> _WORK TO BE COMPLETED_
Change every "matte brown coat" to "matte tan coat" in the data below, and write it all out again otherwise unchanged, without the pictures.

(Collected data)
※
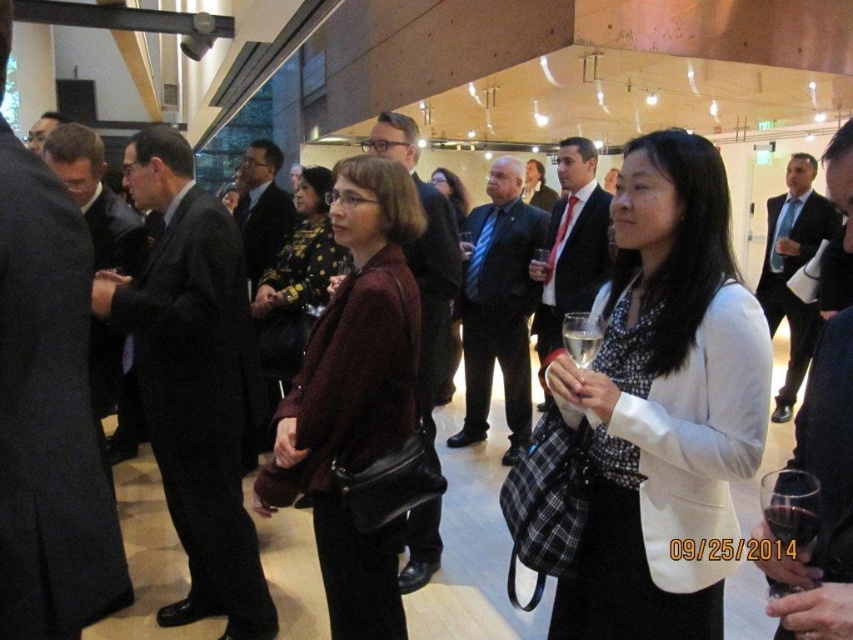
Question: Which of the following is the farthest from the observer?

Choices:
 (A) dark brown leather jacket at center
 (B) matte brown coat at center
 (C) maroon woolen jacket at center
 (D) clear glass wine at center

Answer: (B)

Question: Is white matte blazer at center wider than maroon woolen jacket at center?

Choices:
 (A) no
 (B) yes

Answer: (A)

Question: Which point is closer to the camera?

Choices:
 (A) maroon woolen jacket at center
 (B) dark red glass at center
 (C) clear glass wine at center

Answer: (B)

Question: Considering the real-world distances, which object is closest to the matte brown coat at center?

Choices:
 (A) white matte blazer at center
 (B) dark red glass at center

Answer: (A)

Question: Can you confirm if dark brown leather jacket at center is smaller than dark red glass at center?

Choices:
 (A) yes
 (B) no

Answer: (B)

Question: Can you confirm if white matte blazer at center is positioned below dark red glass at center?

Choices:
 (A) yes
 (B) no

Answer: (B)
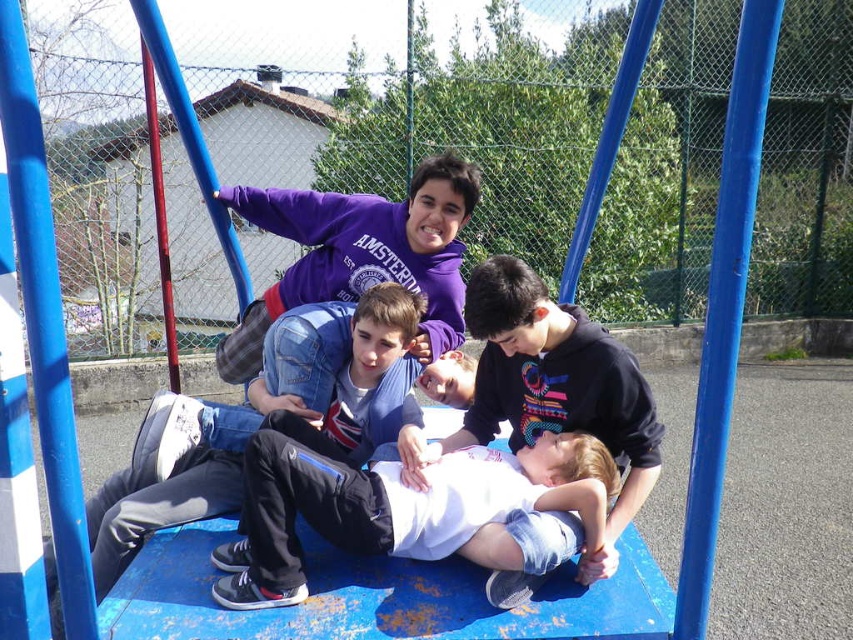
Can you confirm if white cotton shirt at center is taller than denim jacket at center?

No.

What do you see at coordinates (403, 508) in the screenshot?
I see `white cotton shirt at center` at bounding box center [403, 508].

You are a GUI agent. You are given a task and a screenshot of the screen. Output one action in this format:
    pyautogui.click(x=<x>, y=<y>)
    Task: Click on the white cotton shirt at center
    This screenshot has width=853, height=640.
    Given the screenshot: What is the action you would take?
    pyautogui.click(x=403, y=508)

Does white matte shirt at center appear on the right side of denim jacket at center?

Yes, white matte shirt at center is to the right of denim jacket at center.

Between point (491, 392) and point (280, 344), which one is positioned behind?

The point (280, 344) is more distant.

Where is `white matte shirt at center`? The height and width of the screenshot is (640, 853). white matte shirt at center is located at coordinates (554, 380).

Is white cotton shirt at center closer to the viewer compared to white matte shirt at center?

Yes, white cotton shirt at center is in front of white matte shirt at center.

Does white cotton shirt at center have a lesser height compared to white matte shirt at center?

Indeed, white cotton shirt at center has a lesser height compared to white matte shirt at center.

Find the location of a particular element. The width and height of the screenshot is (853, 640). white cotton shirt at center is located at coordinates (403, 508).

At what (x,y) coordinates should I click in order to perform the action: click on white cotton shirt at center. Please return your answer as a coordinate pair (x, y). Looking at the image, I should click on (403, 508).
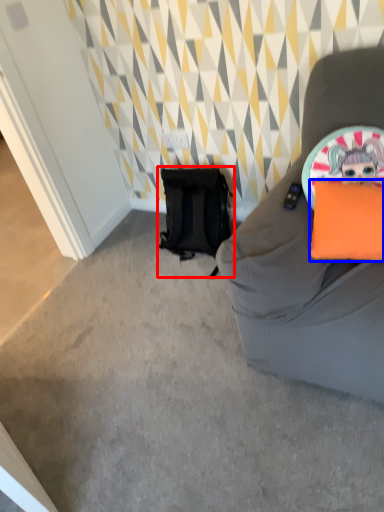
Question: Which object is closer to the camera taking this photo, backpack (highlighted by a red box) or pillow (highlighted by a blue box)?

Choices:
 (A) backpack
 (B) pillow

Answer: (B)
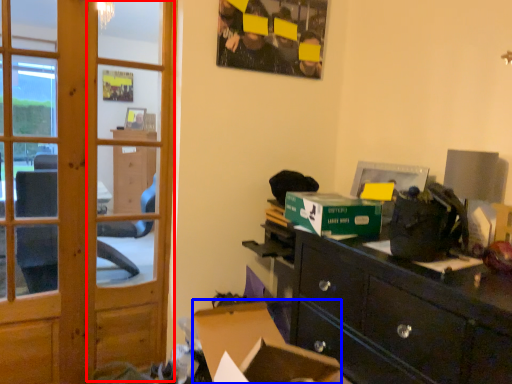
Question: Which object appears farthest to the camera in this image, screen door (highlighted by a red box) or computer desk (highlighted by a blue box)?

Choices:
 (A) screen door
 (B) computer desk

Answer: (A)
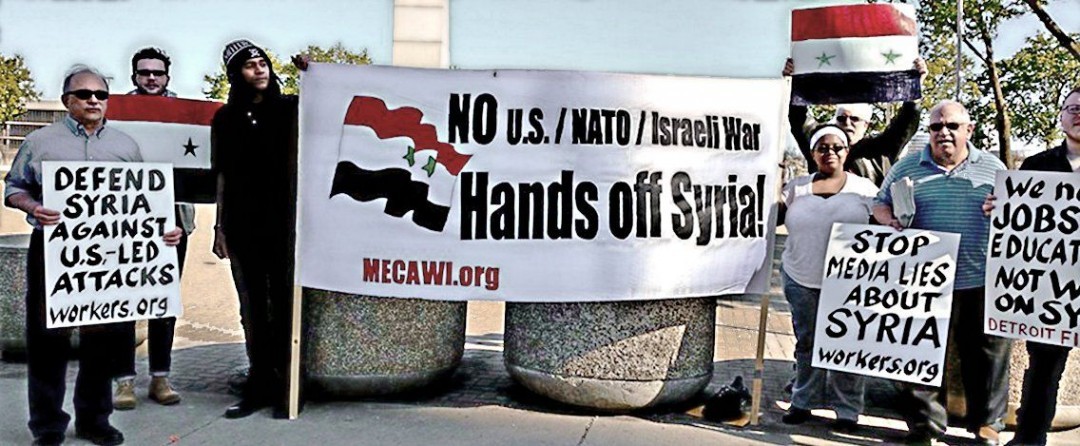
Identify the location of planter. Image resolution: width=1080 pixels, height=446 pixels. (324, 354), (589, 341), (1068, 393), (21, 268).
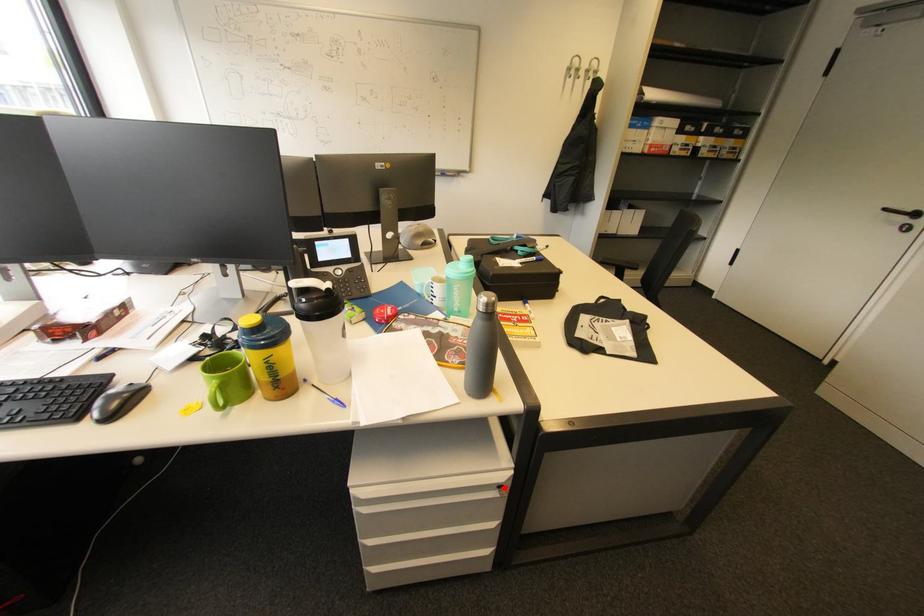
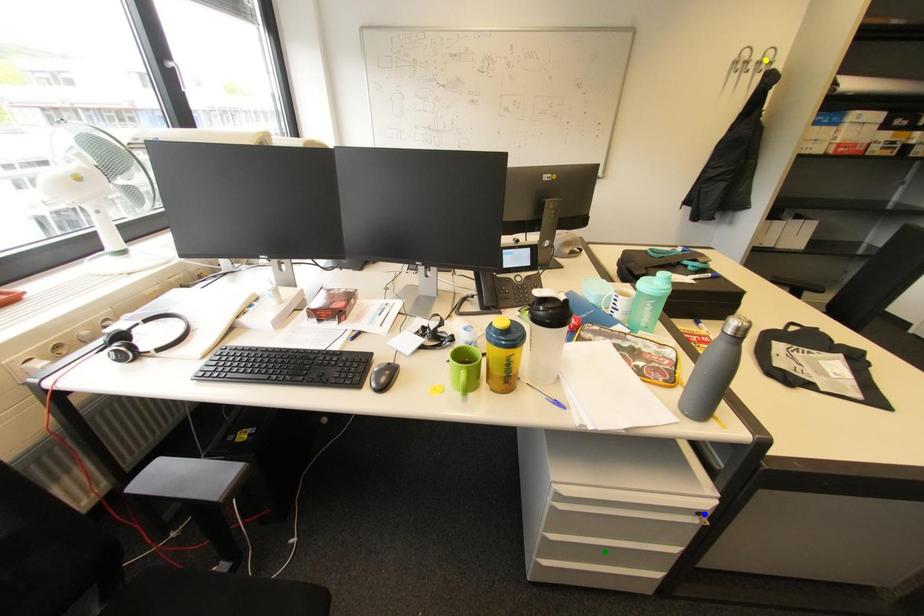
Question: I am providing you with two images of the same scene from different viewpoints. A red point is marked on the first image. You are given multiple points on the second image. Can you choose the point in image 2 that corresponds to the point in image 1?

Choices:
 (A) blue point
 (B) yellow point
 (C) green point

Answer: (A)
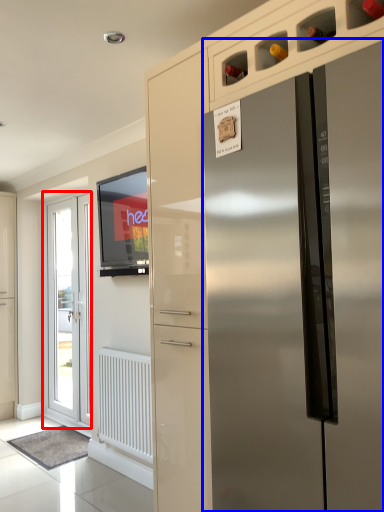
Question: Which point is further to the camera, door (highlighted by a red box) or refrigerator (highlighted by a blue box)?

Choices:
 (A) door
 (B) refrigerator

Answer: (A)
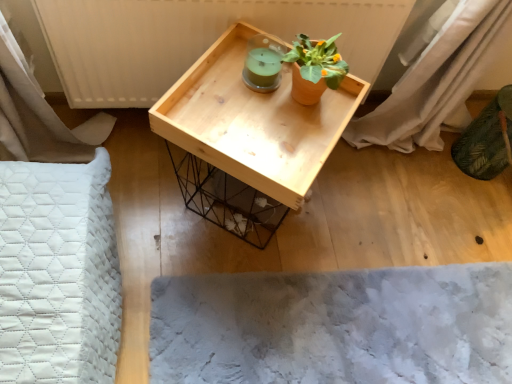
Question: Is point coord(484,284) positioned closer to the camera than point coord(312,77)?

Choices:
 (A) farther
 (B) closer

Answer: (A)

Question: From a real-world perspective, relative to terracotta clay pot at upper center, is fuzzy gray mat at lower center vertically above or below?

Choices:
 (A) below
 (B) above

Answer: (A)

Question: Which object is the closest to the matte white radiator at upper center?

Choices:
 (A) terracotta clay pot at upper center
 (B) fuzzy gray mat at lower center
 (C) natural wood tray at center

Answer: (C)

Question: Considering the real-world distances, which object is farthest from the matte white radiator at upper center?

Choices:
 (A) fuzzy gray mat at lower center
 (B) natural wood tray at center
 (C) terracotta clay pot at upper center

Answer: (A)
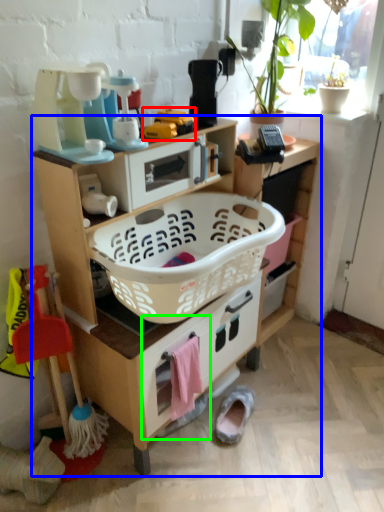
Question: Estimate the real-world distances between objects in this image. Which object is closer to toy (highlighted by a red box), shelf (highlighted by a blue box) or drawer (highlighted by a green box)?

Choices:
 (A) shelf
 (B) drawer

Answer: (A)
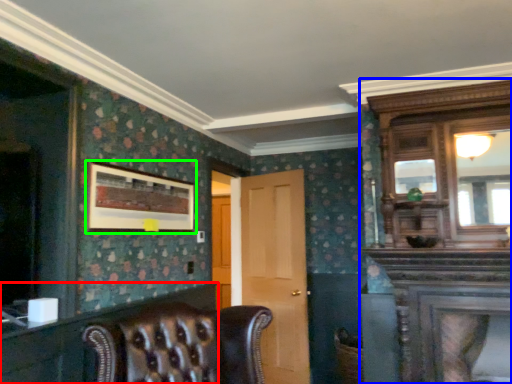
Question: Which object is the closest to the dresser (highlighted by a red box)? Choose among these: dresser (highlighted by a blue box) or picture frame (highlighted by a green box).

Choices:
 (A) dresser
 (B) picture frame

Answer: (B)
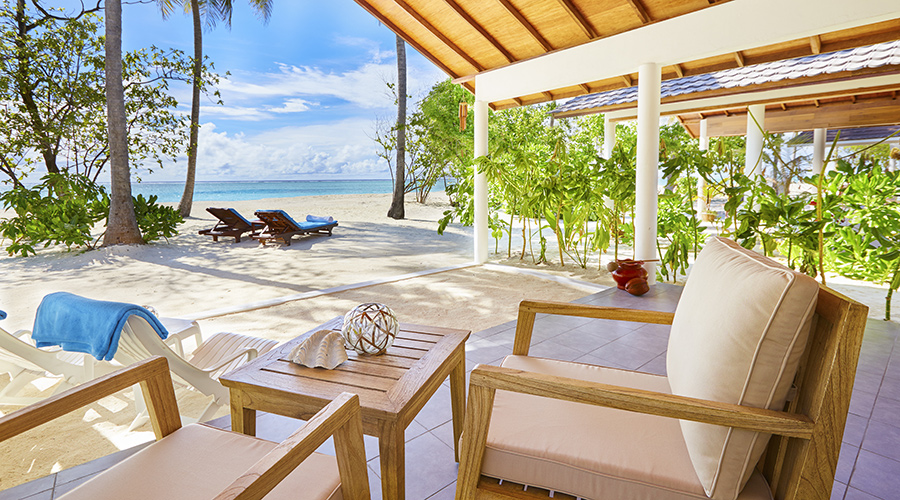
Where is `chairs`? The image size is (900, 500). chairs is located at coordinates (145, 481), (572, 435), (235, 224), (298, 225), (223, 348), (176, 332).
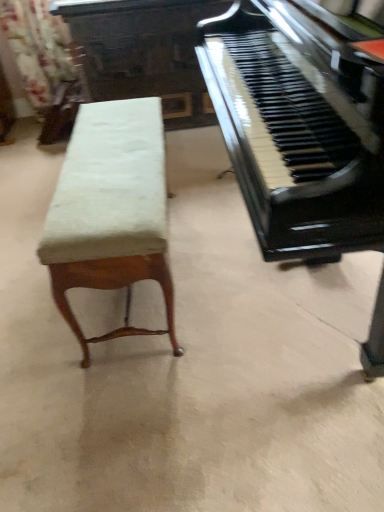
The width and height of the screenshot is (384, 512). Find the location of `free space in front of velvet upholstered bench at left`. free space in front of velvet upholstered bench at left is located at coordinates (159, 400).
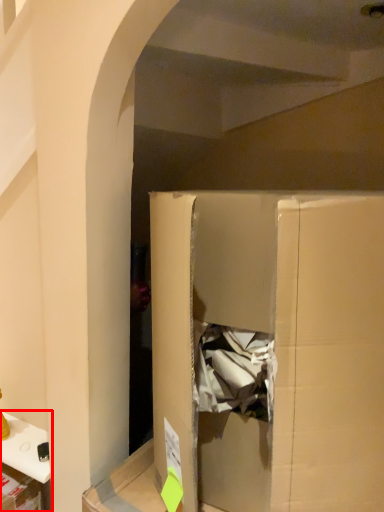
Question: From the image's perspective, where is furniture (annotated by the red box) located in relation to cardboard box in the image?

Choices:
 (A) below
 (B) above

Answer: (A)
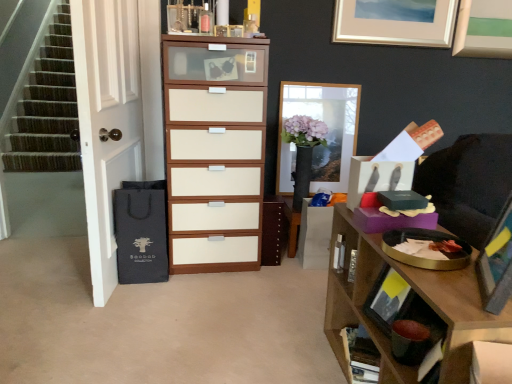
Question: Considering the relative sizes of wooden bookshelf at lower right and wooden tray at upper right in the image provided, is wooden bookshelf at lower right bigger than wooden tray at upper right?

Choices:
 (A) yes
 (B) no

Answer: (B)

Question: Is wooden bookshelf at lower right positioned with its back to wooden tray at upper right?

Choices:
 (A) no
 (B) yes

Answer: (B)

Question: Is wooden bookshelf at lower right next to wooden tray at upper right?

Choices:
 (A) no
 (B) yes

Answer: (A)

Question: Can you confirm if wooden bookshelf at lower right is smaller than wooden tray at upper right?

Choices:
 (A) no
 (B) yes

Answer: (B)

Question: From a real-world perspective, is wooden bookshelf at lower right physically below wooden tray at upper right?

Choices:
 (A) no
 (B) yes

Answer: (B)

Question: Would you say wooden bookshelf at lower right is outside wooden tray at upper right?

Choices:
 (A) yes
 (B) no

Answer: (B)

Question: Can you confirm if wooden tray at upper right is positioned to the right of white glossy door at left?

Choices:
 (A) yes
 (B) no

Answer: (A)

Question: From a real-world perspective, is wooden tray at upper right on top of white glossy door at left?

Choices:
 (A) no
 (B) yes

Answer: (A)

Question: Does wooden tray at upper right have a lesser height compared to white glossy door at left?

Choices:
 (A) yes
 (B) no

Answer: (A)

Question: Is wooden tray at upper right to the left of white glossy door at left from the viewer's perspective?

Choices:
 (A) yes
 (B) no

Answer: (B)

Question: From a real-world perspective, is wooden tray at upper right under white glossy door at left?

Choices:
 (A) no
 (B) yes

Answer: (B)

Question: Are wooden tray at upper right and white glossy door at left located far from each other?

Choices:
 (A) yes
 (B) no

Answer: (A)

Question: Is white glossy door at left at the right side of wooden bookshelf at lower right?

Choices:
 (A) no
 (B) yes

Answer: (A)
※
> _RESPONSE FOR THIS EXERCISE_
Question: Which of the following is the farthest from the observer?

Choices:
 (A) dark brown leather jacket at center
 (B) matte tan coat at center
 (C) maroon woolen jacket at center
 (D) clear glass wine at center

Answer: (B)

Question: Is white matte blazer at center wider than maroon woolen jacket at center?

Choices:
 (A) no
 (B) yes

Answer: (A)

Question: Which point is closer to the camera?

Choices:
 (A) maroon woolen jacket at center
 (B) dark red glass at center
 (C) clear glass wine at center

Answer: (B)

Question: Considering the real-world distances, which object is closest to the matte tan coat at center?

Choices:
 (A) white matte blazer at center
 (B) dark red glass at center

Answer: (A)

Question: Can you confirm if dark brown leather jacket at center is smaller than dark red glass at center?

Choices:
 (A) yes
 (B) no

Answer: (B)

Question: Can you confirm if white matte blazer at center is positioned below dark red glass at center?

Choices:
 (A) yes
 (B) no

Answer: (B)
Can you confirm if white cotton shirt at center is taller than denim jacket at center?

No.

What do you see at coordinates (403, 508) in the screenshot?
I see `white cotton shirt at center` at bounding box center [403, 508].

You are a GUI agent. You are given a task and a screenshot of the screen. Output one action in this format:
    pyautogui.click(x=<x>, y=<y>)
    Task: Click on the white cotton shirt at center
    This screenshot has width=853, height=640.
    Given the screenshot: What is the action you would take?
    pyautogui.click(x=403, y=508)

Does white matte shirt at center appear on the right side of denim jacket at center?

Yes, white matte shirt at center is to the right of denim jacket at center.

Between point (491, 392) and point (280, 344), which one is positioned behind?

The point (280, 344) is more distant.

Where is `white matte shirt at center`? The height and width of the screenshot is (640, 853). white matte shirt at center is located at coordinates (554, 380).

Is white cotton shirt at center closer to the viewer compared to white matte shirt at center?

Yes, white cotton shirt at center is in front of white matte shirt at center.

Does white cotton shirt at center have a lesser height compared to white matte shirt at center?

Indeed, white cotton shirt at center has a lesser height compared to white matte shirt at center.

Find the location of a particular element. The width and height of the screenshot is (853, 640). white cotton shirt at center is located at coordinates (403, 508).

At what (x,y) coordinates should I click in order to perform the action: click on white cotton shirt at center. Please return your answer as a coordinate pair (x, y). Looking at the image, I should click on (403, 508).
Question: Which object is closer to the camera taking this photo, backpack (highlighted by a red box) or pillow (highlighted by a blue box)?

Choices:
 (A) backpack
 (B) pillow

Answer: (B)
Question: Which object appears farthest to the camera in this image, screen door (highlighted by a red box) or computer desk (highlighted by a blue box)?

Choices:
 (A) screen door
 (B) computer desk

Answer: (A)
Identify the location of planter. Image resolution: width=1080 pixels, height=446 pixels. (324, 354), (589, 341), (1068, 393), (21, 268).
Question: I am providing you with two images of the same scene from different viewpoints. A red point is marked on the first image. You are given multiple points on the second image. Can you choose the point in image 2 that corresponds to the point in image 1?

Choices:
 (A) blue point
 (B) yellow point
 (C) green point

Answer: (A)
Question: Which point is further to the camera, door (highlighted by a red box) or refrigerator (highlighted by a blue box)?

Choices:
 (A) door
 (B) refrigerator

Answer: (A)
Question: Is point coord(484,284) positioned closer to the camera than point coord(312,77)?

Choices:
 (A) farther
 (B) closer

Answer: (A)

Question: From a real-world perspective, relative to terracotta clay pot at upper center, is fuzzy gray mat at lower center vertically above or below?

Choices:
 (A) below
 (B) above

Answer: (A)

Question: Which object is the closest to the matte white radiator at upper center?

Choices:
 (A) terracotta clay pot at upper center
 (B) fuzzy gray mat at lower center
 (C) natural wood tray at center

Answer: (C)

Question: Considering the real-world distances, which object is farthest from the matte white radiator at upper center?

Choices:
 (A) fuzzy gray mat at lower center
 (B) natural wood tray at center
 (C) terracotta clay pot at upper center

Answer: (A)
Question: Estimate the real-world distances between objects in this image. Which object is closer to toy (highlighted by a red box), shelf (highlighted by a blue box) or drawer (highlighted by a green box)?

Choices:
 (A) shelf
 (B) drawer

Answer: (A)
Question: Which object is the closest to the dresser (highlighted by a red box)? Choose among these: dresser (highlighted by a blue box) or picture frame (highlighted by a green box).

Choices:
 (A) dresser
 (B) picture frame

Answer: (B)
Where is `chairs`? The image size is (900, 500). chairs is located at coordinates (145, 481), (572, 435), (235, 224), (298, 225), (223, 348), (176, 332).
The width and height of the screenshot is (384, 512). Find the location of `free space in front of velvet upholstered bench at left`. free space in front of velvet upholstered bench at left is located at coordinates (159, 400).
Question: From the image's perspective, where is furniture (annotated by the red box) located in relation to cardboard box in the image?

Choices:
 (A) below
 (B) above

Answer: (A)
Question: Considering the relative sizes of wooden bookshelf at lower right and wooden tray at upper right in the image provided, is wooden bookshelf at lower right bigger than wooden tray at upper right?

Choices:
 (A) yes
 (B) no

Answer: (B)

Question: Is wooden bookshelf at lower right positioned with its back to wooden tray at upper right?

Choices:
 (A) no
 (B) yes

Answer: (B)

Question: Is wooden bookshelf at lower right next to wooden tray at upper right?

Choices:
 (A) no
 (B) yes

Answer: (A)

Question: Can you confirm if wooden bookshelf at lower right is smaller than wooden tray at upper right?

Choices:
 (A) no
 (B) yes

Answer: (B)

Question: From a real-world perspective, is wooden bookshelf at lower right physically below wooden tray at upper right?

Choices:
 (A) no
 (B) yes

Answer: (B)

Question: Would you say wooden bookshelf at lower right is outside wooden tray at upper right?

Choices:
 (A) yes
 (B) no

Answer: (B)

Question: Can you confirm if wooden tray at upper right is positioned to the right of white glossy door at left?

Choices:
 (A) yes
 (B) no

Answer: (A)

Question: From a real-world perspective, is wooden tray at upper right on top of white glossy door at left?

Choices:
 (A) no
 (B) yes

Answer: (A)

Question: Does wooden tray at upper right have a lesser height compared to white glossy door at left?

Choices:
 (A) yes
 (B) no

Answer: (A)

Question: Is wooden tray at upper right to the left of white glossy door at left from the viewer's perspective?

Choices:
 (A) yes
 (B) no

Answer: (B)

Question: From a real-world perspective, is wooden tray at upper right under white glossy door at left?

Choices:
 (A) no
 (B) yes

Answer: (B)

Question: Are wooden tray at upper right and white glossy door at left located far from each other?

Choices:
 (A) yes
 (B) no

Answer: (A)

Question: Is white glossy door at left at the right side of wooden bookshelf at lower right?

Choices:
 (A) no
 (B) yes

Answer: (A)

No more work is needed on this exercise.